Set down exactly the lines of the listing below, please, beginning with the first and ending with the line that holds "purple headphones [531,276,641,364]".
* * *
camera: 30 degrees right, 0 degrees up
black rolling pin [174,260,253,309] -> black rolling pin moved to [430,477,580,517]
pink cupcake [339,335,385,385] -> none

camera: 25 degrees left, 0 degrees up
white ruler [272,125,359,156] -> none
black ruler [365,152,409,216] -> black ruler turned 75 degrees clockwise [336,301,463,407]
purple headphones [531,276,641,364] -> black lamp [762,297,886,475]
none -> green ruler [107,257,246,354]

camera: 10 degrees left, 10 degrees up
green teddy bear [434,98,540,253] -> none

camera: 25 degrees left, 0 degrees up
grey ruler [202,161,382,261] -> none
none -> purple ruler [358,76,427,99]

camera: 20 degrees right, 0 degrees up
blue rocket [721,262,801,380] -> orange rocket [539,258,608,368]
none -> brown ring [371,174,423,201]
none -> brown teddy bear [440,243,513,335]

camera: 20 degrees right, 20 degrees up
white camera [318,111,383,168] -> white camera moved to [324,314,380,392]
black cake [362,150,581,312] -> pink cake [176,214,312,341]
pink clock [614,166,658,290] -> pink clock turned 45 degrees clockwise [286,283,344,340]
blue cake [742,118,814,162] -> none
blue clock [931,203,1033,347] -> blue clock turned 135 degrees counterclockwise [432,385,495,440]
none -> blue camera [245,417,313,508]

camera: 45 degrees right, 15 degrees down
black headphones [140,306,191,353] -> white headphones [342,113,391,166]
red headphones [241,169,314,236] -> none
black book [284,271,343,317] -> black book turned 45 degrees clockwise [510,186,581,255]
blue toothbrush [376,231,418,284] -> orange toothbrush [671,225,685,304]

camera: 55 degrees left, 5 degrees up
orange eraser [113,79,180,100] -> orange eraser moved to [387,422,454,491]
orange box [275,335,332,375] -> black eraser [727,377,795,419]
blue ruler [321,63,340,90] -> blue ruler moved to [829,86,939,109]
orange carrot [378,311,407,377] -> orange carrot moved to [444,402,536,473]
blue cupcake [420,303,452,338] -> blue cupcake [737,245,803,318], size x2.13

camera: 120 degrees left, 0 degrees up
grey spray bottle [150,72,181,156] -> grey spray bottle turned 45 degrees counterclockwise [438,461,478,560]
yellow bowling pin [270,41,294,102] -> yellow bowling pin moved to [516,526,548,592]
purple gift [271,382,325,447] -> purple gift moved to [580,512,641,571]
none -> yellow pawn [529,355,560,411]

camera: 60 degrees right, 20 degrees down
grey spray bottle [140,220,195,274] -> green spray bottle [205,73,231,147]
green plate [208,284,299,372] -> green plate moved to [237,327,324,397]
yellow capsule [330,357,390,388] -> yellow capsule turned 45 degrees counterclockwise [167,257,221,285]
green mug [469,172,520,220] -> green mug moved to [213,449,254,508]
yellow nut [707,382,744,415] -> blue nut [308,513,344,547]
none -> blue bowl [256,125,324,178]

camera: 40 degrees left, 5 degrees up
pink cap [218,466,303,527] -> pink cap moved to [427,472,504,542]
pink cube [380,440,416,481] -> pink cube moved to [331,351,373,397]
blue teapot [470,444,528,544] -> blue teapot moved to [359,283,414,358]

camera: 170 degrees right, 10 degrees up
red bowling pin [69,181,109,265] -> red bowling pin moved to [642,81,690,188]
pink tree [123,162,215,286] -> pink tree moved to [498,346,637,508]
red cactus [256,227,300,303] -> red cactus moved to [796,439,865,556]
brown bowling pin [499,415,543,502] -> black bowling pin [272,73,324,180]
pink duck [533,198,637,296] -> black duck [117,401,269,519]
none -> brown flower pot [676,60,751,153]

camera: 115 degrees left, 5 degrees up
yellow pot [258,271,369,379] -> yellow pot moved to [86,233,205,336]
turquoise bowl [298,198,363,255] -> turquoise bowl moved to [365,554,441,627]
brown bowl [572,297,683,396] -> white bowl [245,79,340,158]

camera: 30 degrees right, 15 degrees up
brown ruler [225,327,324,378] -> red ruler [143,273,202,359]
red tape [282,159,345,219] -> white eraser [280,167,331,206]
* * *
■ Exercise answer
camera: 30 degrees right, 0 degrees up
black rolling pin [174,260,253,309] -> black rolling pin moved to [430,477,580,517]
pink cupcake [339,335,385,385] -> none

camera: 25 degrees left, 0 degrees up
white ruler [272,125,359,156] -> none
black ruler [365,152,409,216] -> black ruler turned 75 degrees clockwise [336,301,463,407]
purple headphones [531,276,641,364] -> black lamp [762,297,886,475]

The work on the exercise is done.